> [To-do item] Set down the whole listing below exactly. The pictures stay out.

> [Input]
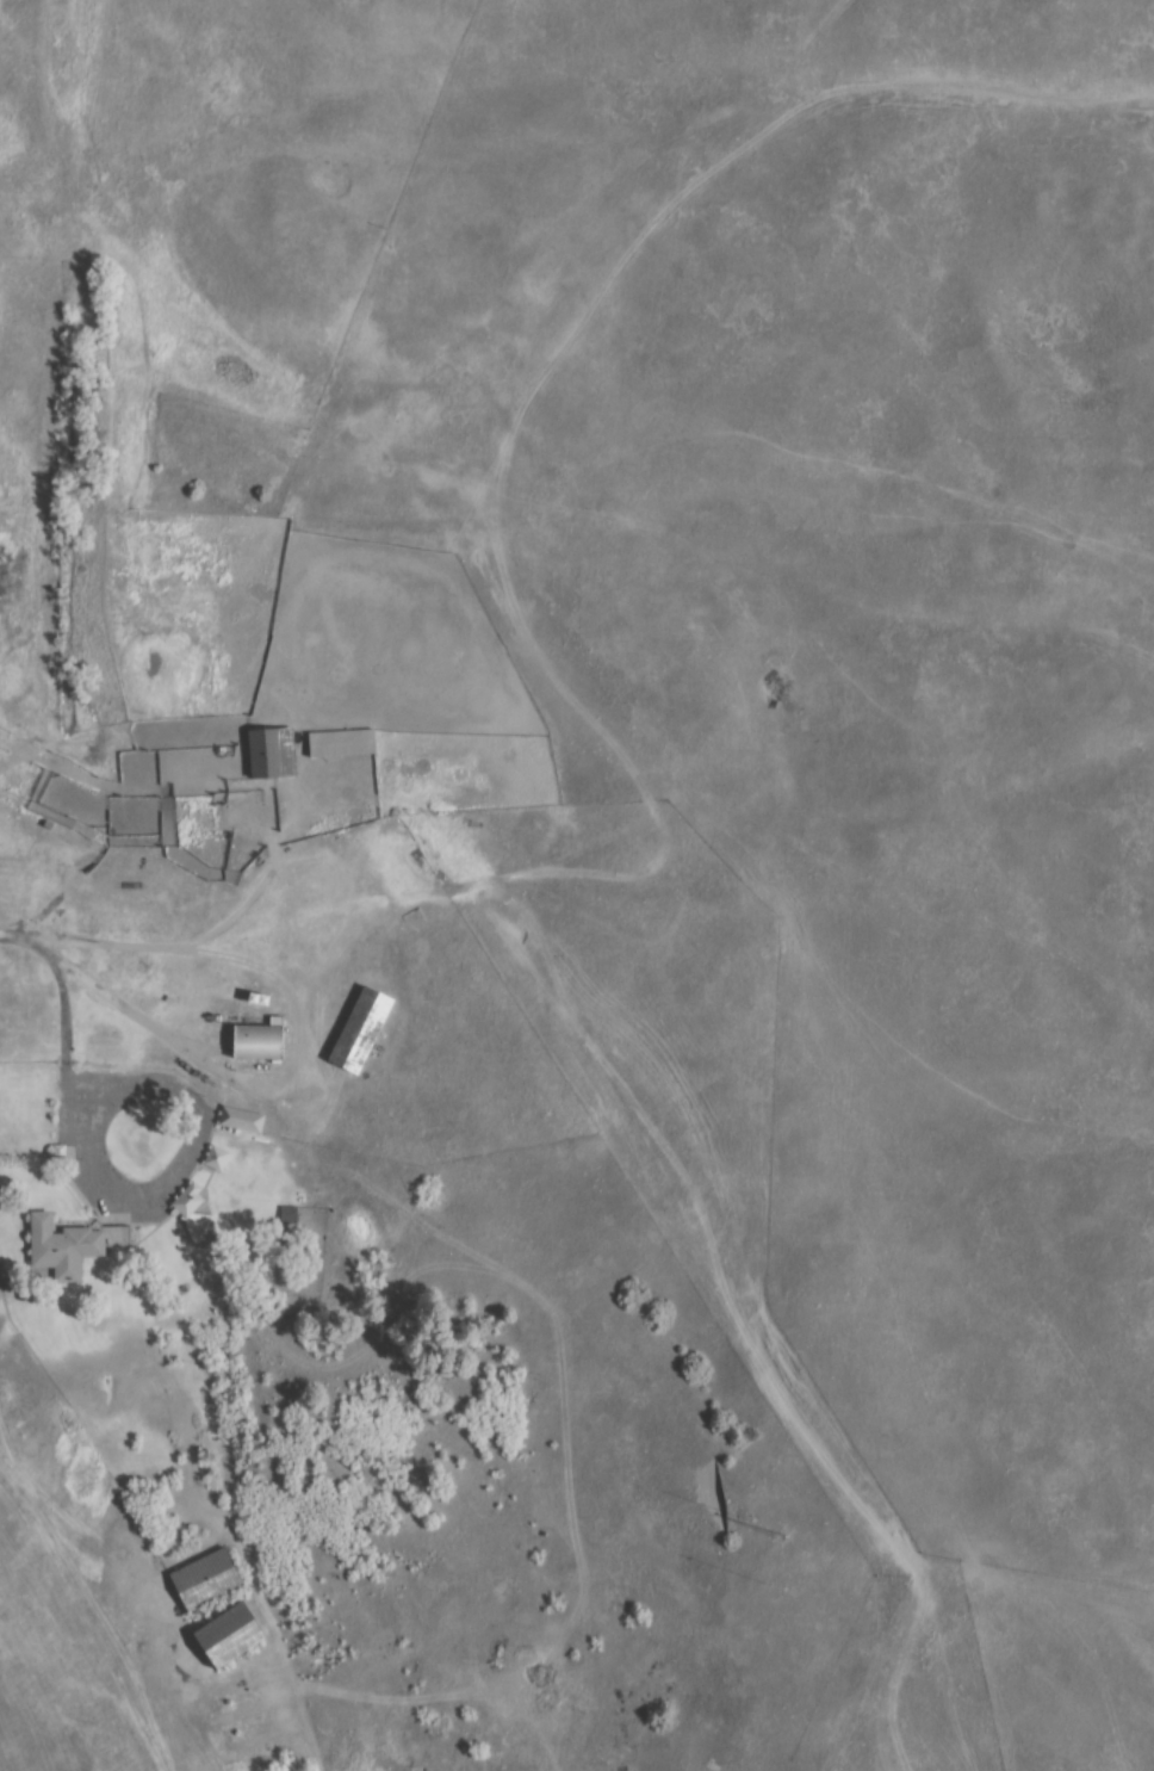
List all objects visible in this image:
building: (344, 742)
building: (272, 752)
road: (214, 959)
building: (364, 1031)
building: (261, 1041)
building: (245, 1120)
building: (220, 1158)
building: (292, 1215)
building: (204, 1226)
building: (60, 1247)
road: (72, 1516)
building: (210, 1578)
building: (232, 1635)

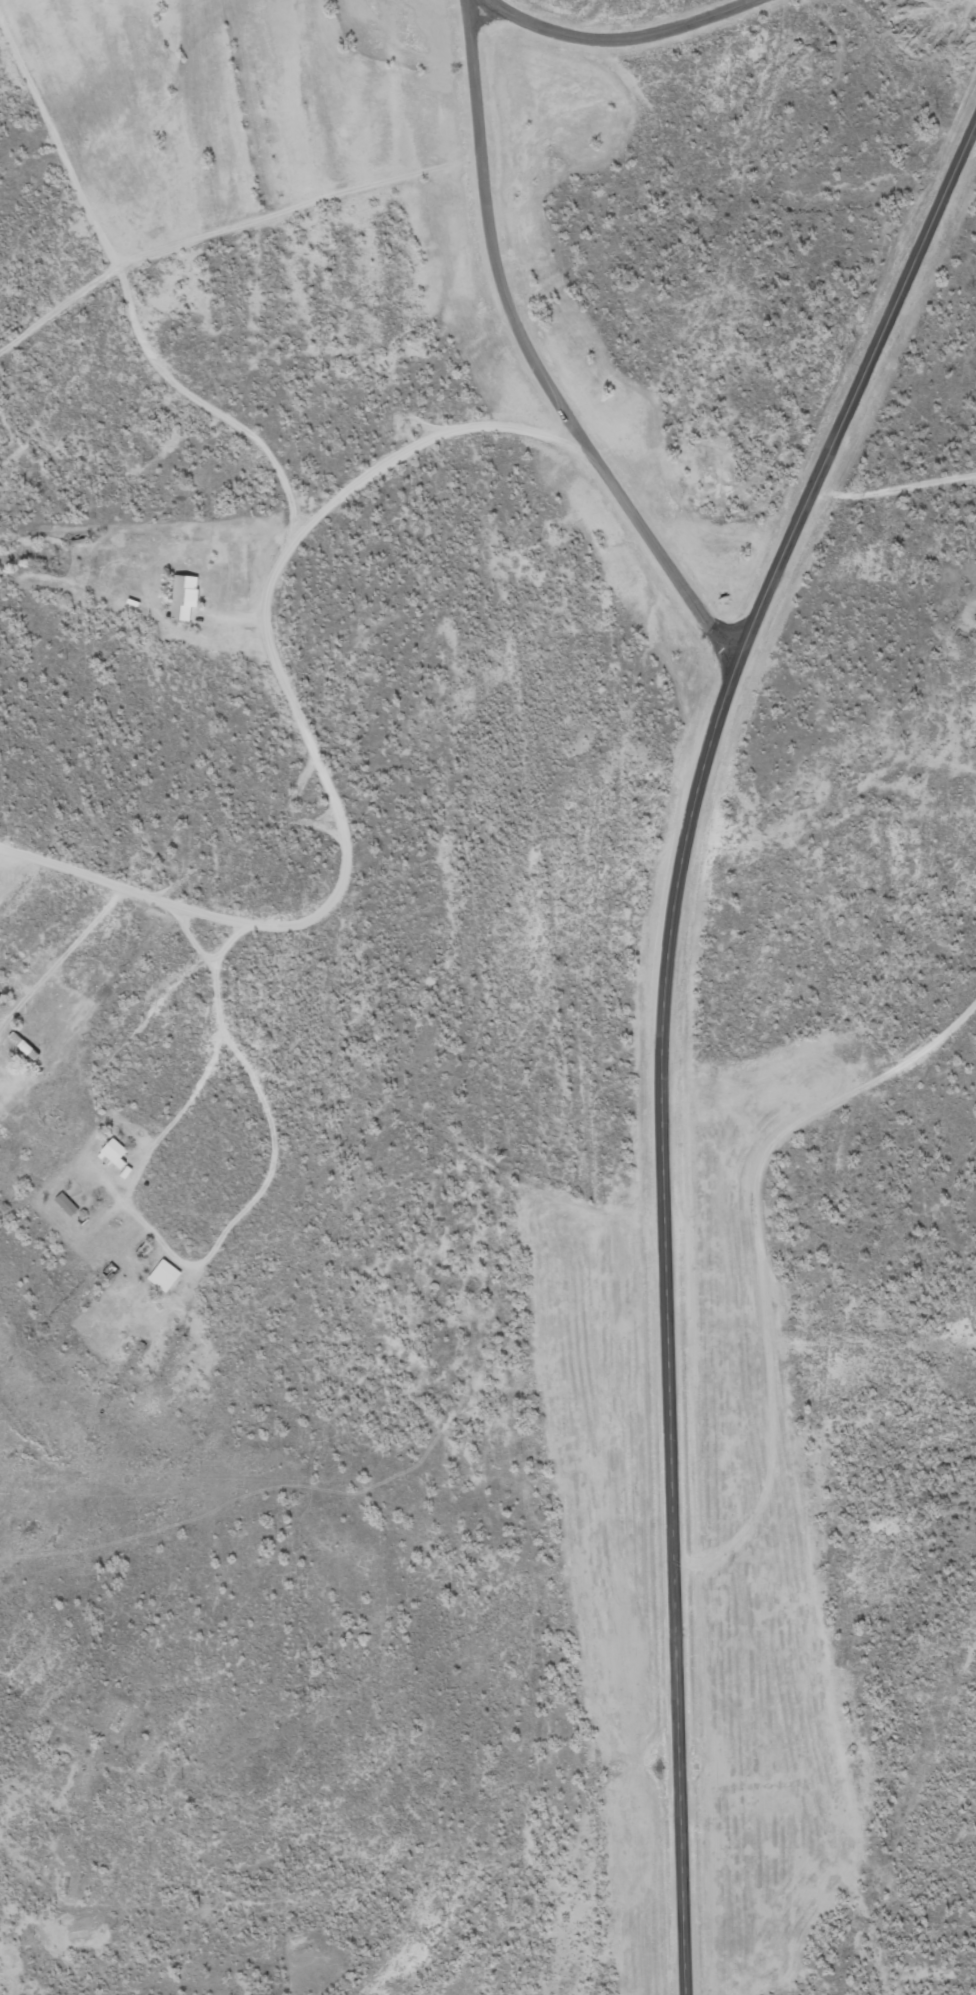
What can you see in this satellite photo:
road: (613, 36)
road: (10, 61)
road: (300, 206)
road: (534, 358)
road: (453, 428)
road: (811, 510)
road: (270, 587)
building: (184, 596)
road: (663, 1022)
road: (243, 1057)
road: (835, 1090)
building: (114, 1154)
building: (66, 1203)
building: (164, 1275)
road: (224, 1818)
road: (973, 1883)
road: (264, 1926)
road: (52, 1985)

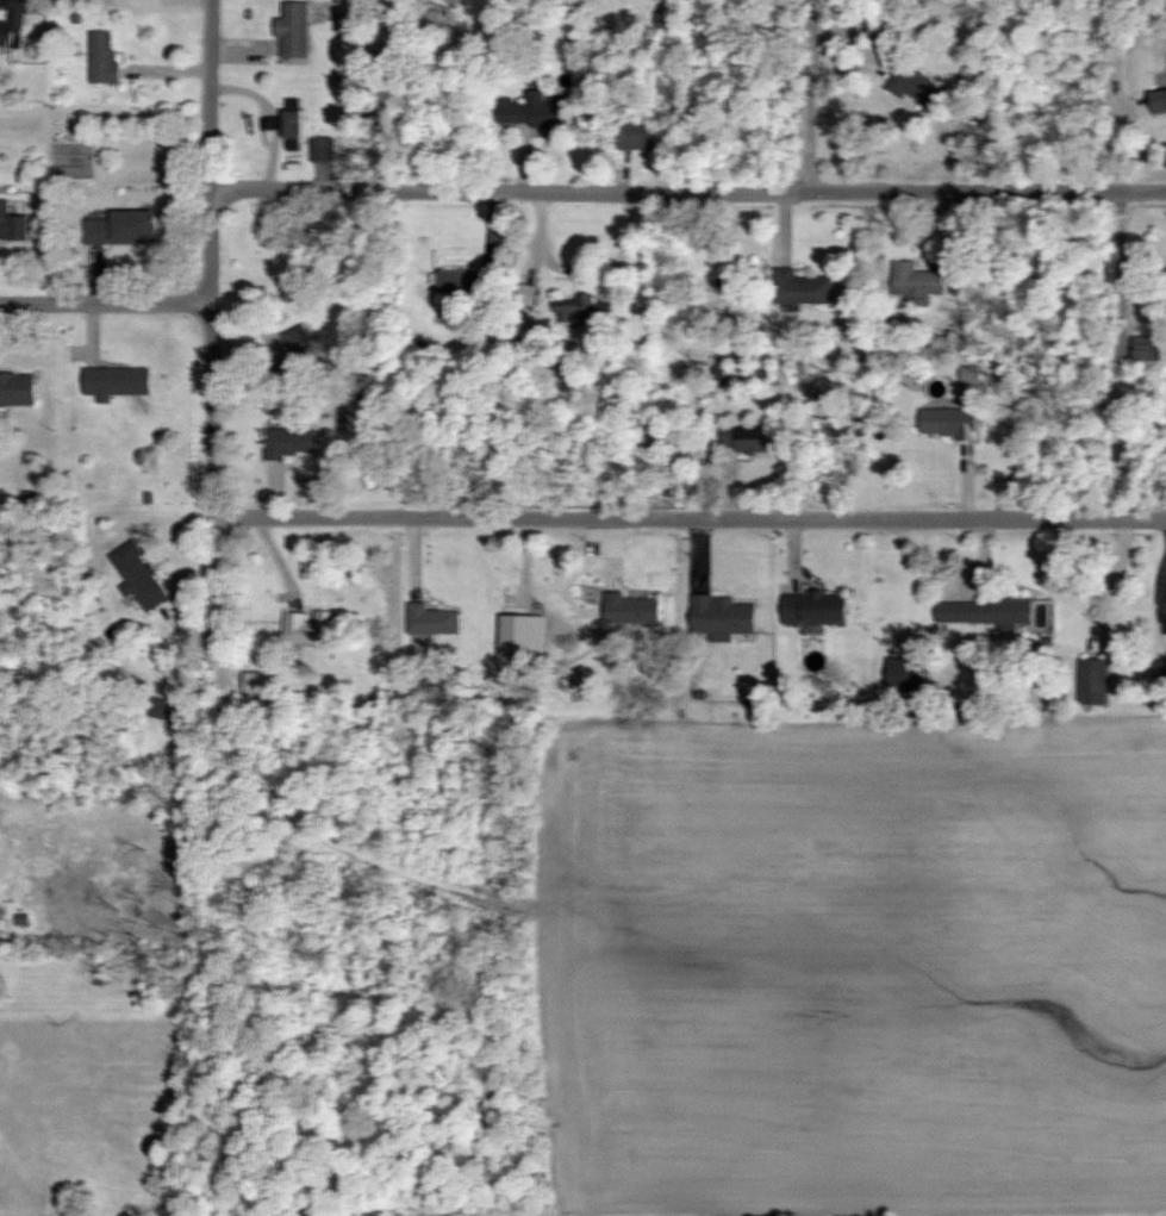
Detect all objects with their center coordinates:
building: (14, 25)
building: (294, 29)
building: (102, 57)
building: (917, 87)
road: (812, 97)
building: (1158, 101)
building: (531, 110)
building: (289, 126)
building: (636, 134)
building: (322, 148)
road: (212, 153)
road: (688, 193)
building: (11, 224)
building: (122, 227)
building: (1165, 272)
building: (466, 280)
building: (915, 283)
building: (802, 288)
road: (106, 304)
building: (580, 310)
building: (297, 355)
road: (1138, 357)
building: (115, 382)
building: (16, 388)
road: (215, 412)
building: (947, 423)
building: (744, 438)
building: (289, 442)
road: (691, 520)
building: (141, 580)
building: (814, 608)
building: (631, 609)
building: (983, 611)
building: (721, 615)
building: (1163, 618)
building: (430, 620)
road: (213, 628)
building: (309, 628)
building: (1092, 675)
building: (163, 708)

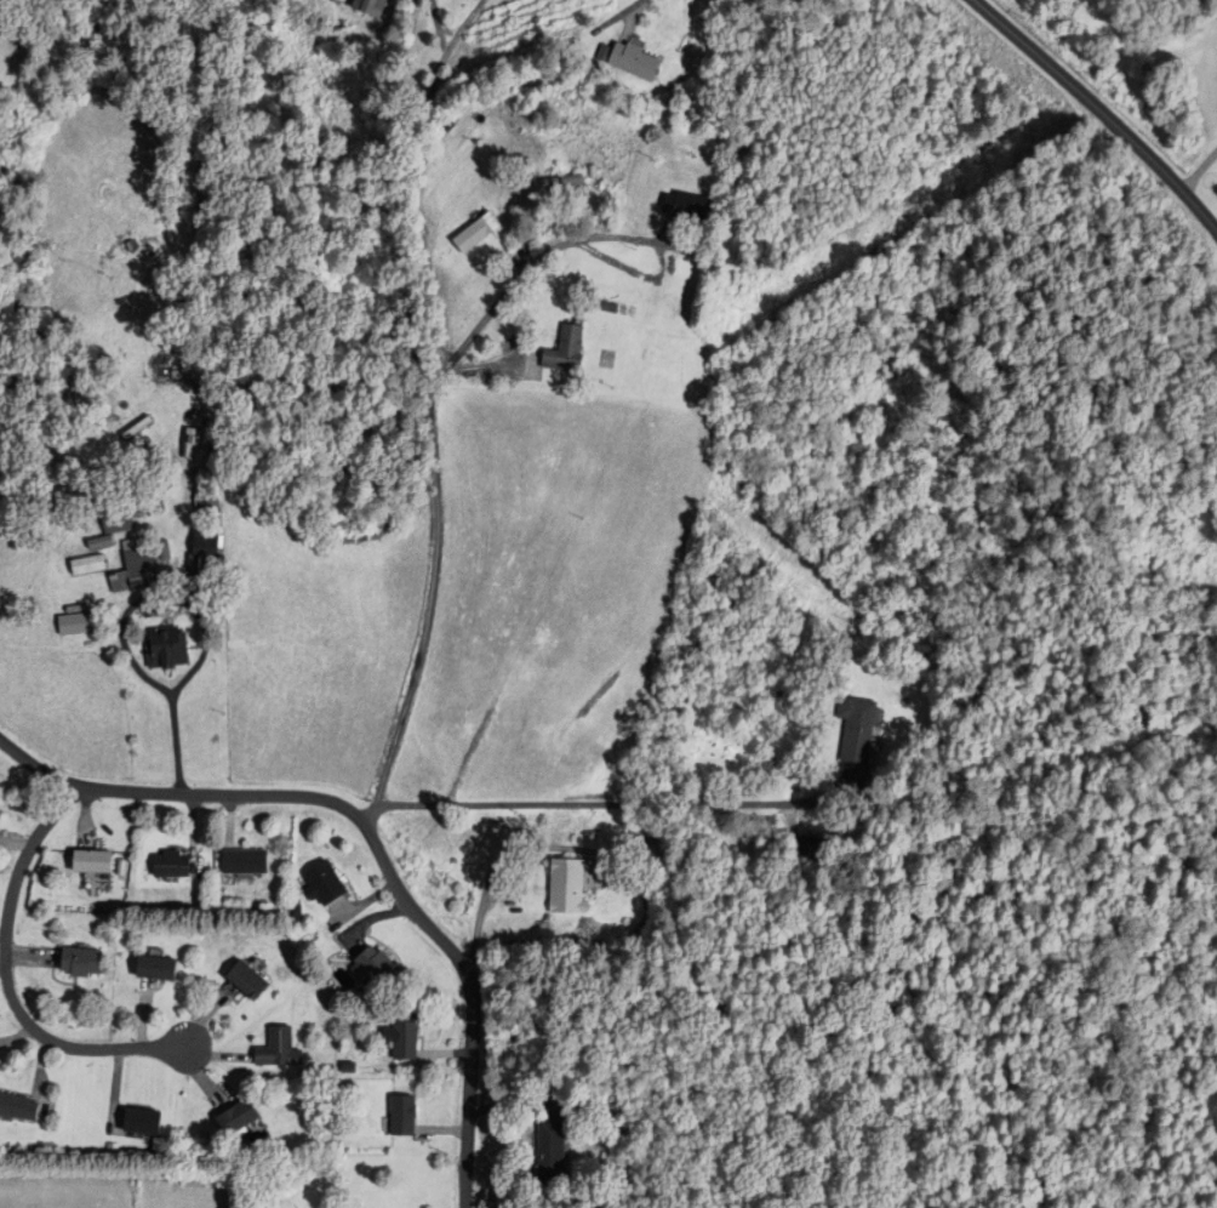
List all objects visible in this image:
building: (374, 7)
road: (622, 16)
building: (637, 63)
road: (1082, 96)
road: (1201, 175)
building: (560, 185)
building: (694, 209)
road: (1201, 213)
building: (480, 235)
building: (569, 352)
building: (170, 373)
building: (208, 449)
road: (433, 463)
building: (211, 506)
building: (121, 524)
building: (210, 555)
building: (92, 568)
building: (140, 569)
building: (78, 627)
building: (171, 650)
building: (862, 728)
road: (575, 804)
road: (373, 835)
building: (816, 854)
building: (249, 861)
building: (96, 862)
building: (175, 864)
building: (330, 883)
building: (577, 883)
building: (84, 963)
building: (160, 968)
building: (376, 968)
road: (6, 981)
building: (251, 981)
building: (405, 1038)
building: (279, 1048)
building: (20, 1107)
building: (405, 1116)
building: (241, 1118)
building: (146, 1122)
building: (553, 1151)

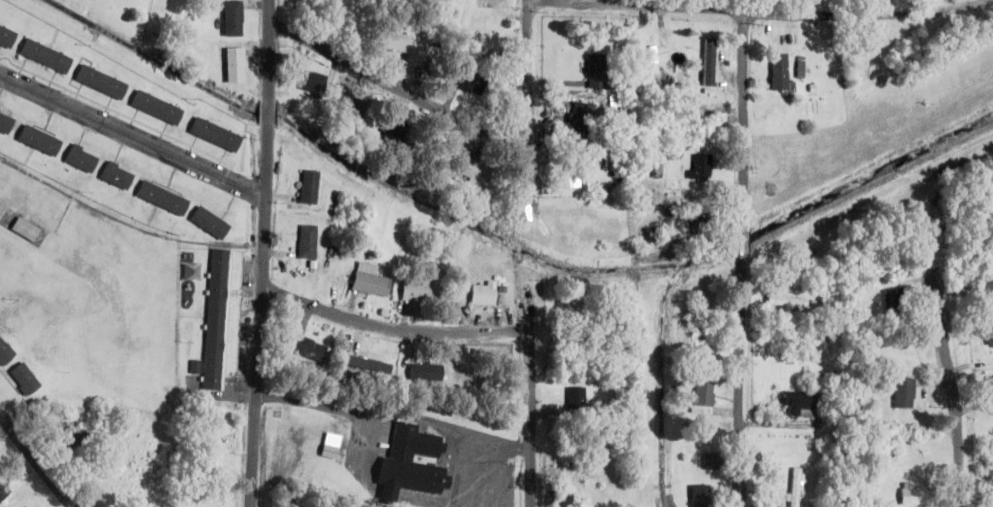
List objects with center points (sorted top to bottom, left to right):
building: (90, 0)
road: (635, 6)
road: (780, 13)
building: (232, 19)
building: (5, 38)
building: (392, 42)
building: (650, 52)
building: (42, 56)
building: (232, 66)
building: (596, 72)
building: (776, 79)
building: (98, 82)
building: (469, 82)
building: (311, 83)
road: (398, 88)
building: (686, 92)
building: (352, 106)
road: (528, 106)
building: (154, 107)
building: (5, 123)
building: (575, 124)
building: (390, 132)
building: (212, 134)
road: (132, 136)
building: (624, 138)
building: (37, 140)
building: (79, 159)
building: (699, 167)
building: (472, 172)
building: (115, 176)
building: (566, 179)
building: (307, 187)
building: (160, 198)
building: (206, 223)
building: (696, 225)
building: (26, 229)
building: (306, 242)
road: (264, 253)
road: (740, 260)
building: (369, 284)
building: (419, 292)
building: (481, 294)
building: (992, 298)
building: (892, 301)
building: (785, 302)
building: (215, 320)
road: (391, 325)
building: (990, 341)
building: (309, 349)
building: (4, 353)
building: (367, 363)
building: (426, 373)
building: (21, 379)
building: (990, 386)
road: (951, 392)
building: (701, 393)
building: (902, 393)
building: (575, 400)
building: (797, 404)
road: (394, 417)
road: (526, 418)
building: (71, 437)
road: (366, 448)
parking lot: (361, 456)
road: (36, 461)
building: (711, 461)
building: (406, 465)
building: (212, 469)
road: (459, 471)
parking lot: (475, 475)
road: (499, 476)
building: (793, 487)
building: (3, 489)
building: (698, 495)
building: (913, 495)
building: (777, 496)
building: (558, 498)

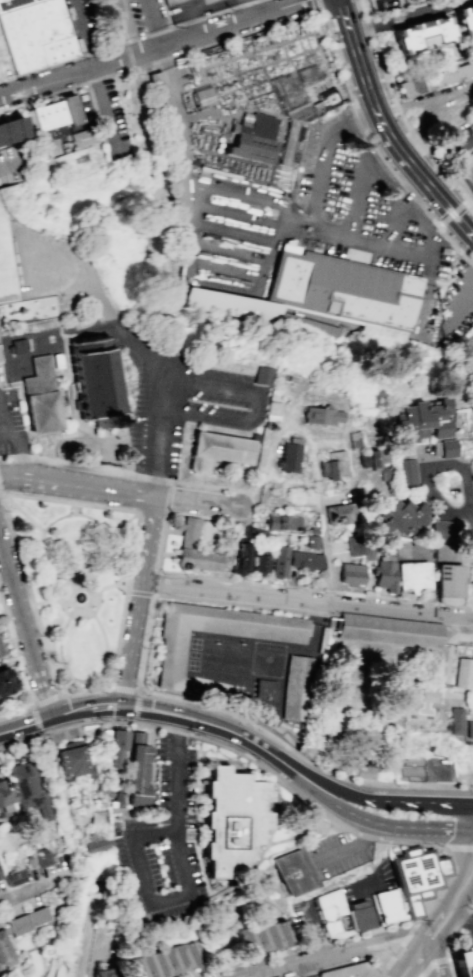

> [Reply]
List all objects visible in this image:
building: (344, 742)
building: (272, 752)
road: (214, 959)
building: (364, 1031)
building: (261, 1041)
building: (245, 1120)
building: (220, 1158)
building: (292, 1215)
building: (204, 1226)
building: (60, 1247)
road: (72, 1516)
building: (210, 1578)
building: (232, 1635)

What can you see in this satellite photo:
road: (613, 36)
road: (10, 61)
road: (300, 206)
road: (534, 358)
road: (453, 428)
road: (811, 510)
road: (270, 587)
building: (184, 596)
road: (663, 1022)
road: (243, 1057)
road: (835, 1090)
building: (114, 1154)
building: (66, 1203)
building: (164, 1275)
road: (224, 1818)
road: (973, 1883)
road: (264, 1926)
road: (52, 1985)

Detect all objects with their center coordinates:
building: (14, 25)
building: (294, 29)
building: (102, 57)
building: (917, 87)
road: (812, 97)
building: (1158, 101)
building: (531, 110)
building: (289, 126)
building: (636, 134)
building: (322, 148)
road: (212, 153)
road: (688, 193)
building: (11, 224)
building: (122, 227)
building: (1165, 272)
building: (466, 280)
building: (915, 283)
building: (802, 288)
road: (106, 304)
building: (580, 310)
building: (297, 355)
road: (1138, 357)
building: (115, 382)
building: (16, 388)
road: (215, 412)
building: (947, 423)
building: (744, 438)
building: (289, 442)
road: (691, 520)
building: (141, 580)
building: (814, 608)
building: (631, 609)
building: (983, 611)
building: (721, 615)
building: (1163, 618)
building: (430, 620)
road: (213, 628)
building: (309, 628)
building: (1092, 675)
building: (163, 708)

List all objects visible in this image:
building: (374, 7)
road: (622, 16)
building: (637, 63)
road: (1082, 96)
road: (1201, 175)
building: (560, 185)
building: (694, 209)
road: (1201, 213)
building: (480, 235)
building: (569, 352)
building: (170, 373)
building: (208, 449)
road: (433, 463)
building: (211, 506)
building: (121, 524)
building: (210, 555)
building: (92, 568)
building: (140, 569)
building: (78, 627)
building: (171, 650)
building: (862, 728)
road: (575, 804)
road: (373, 835)
building: (816, 854)
building: (249, 861)
building: (96, 862)
building: (175, 864)
building: (330, 883)
building: (577, 883)
building: (84, 963)
building: (160, 968)
building: (376, 968)
road: (6, 981)
building: (251, 981)
building: (405, 1038)
building: (279, 1048)
building: (20, 1107)
building: (405, 1116)
building: (241, 1118)
building: (146, 1122)
building: (553, 1151)

List objects with center points (sorted top to bottom, left to right):
building: (90, 0)
road: (635, 6)
road: (780, 13)
building: (232, 19)
building: (5, 38)
building: (392, 42)
building: (650, 52)
building: (42, 56)
building: (232, 66)
building: (596, 72)
building: (776, 79)
building: (98, 82)
building: (469, 82)
building: (311, 83)
road: (398, 88)
building: (686, 92)
building: (352, 106)
road: (528, 106)
building: (154, 107)
building: (5, 123)
building: (575, 124)
building: (390, 132)
building: (212, 134)
road: (132, 136)
building: (624, 138)
building: (37, 140)
building: (79, 159)
building: (699, 167)
building: (472, 172)
building: (115, 176)
building: (566, 179)
building: (307, 187)
building: (160, 198)
building: (206, 223)
building: (696, 225)
building: (26, 229)
building: (306, 242)
road: (264, 253)
road: (740, 260)
building: (369, 284)
building: (419, 292)
building: (481, 294)
building: (992, 298)
building: (892, 301)
building: (785, 302)
building: (215, 320)
road: (391, 325)
building: (990, 341)
building: (309, 349)
building: (4, 353)
building: (367, 363)
building: (426, 373)
building: (21, 379)
building: (990, 386)
road: (951, 392)
building: (701, 393)
building: (902, 393)
building: (575, 400)
building: (797, 404)
road: (394, 417)
road: (526, 418)
building: (71, 437)
road: (366, 448)
parking lot: (361, 456)
road: (36, 461)
building: (711, 461)
building: (406, 465)
building: (212, 469)
road: (459, 471)
parking lot: (475, 475)
road: (499, 476)
building: (793, 487)
building: (3, 489)
building: (698, 495)
building: (913, 495)
building: (777, 496)
building: (558, 498)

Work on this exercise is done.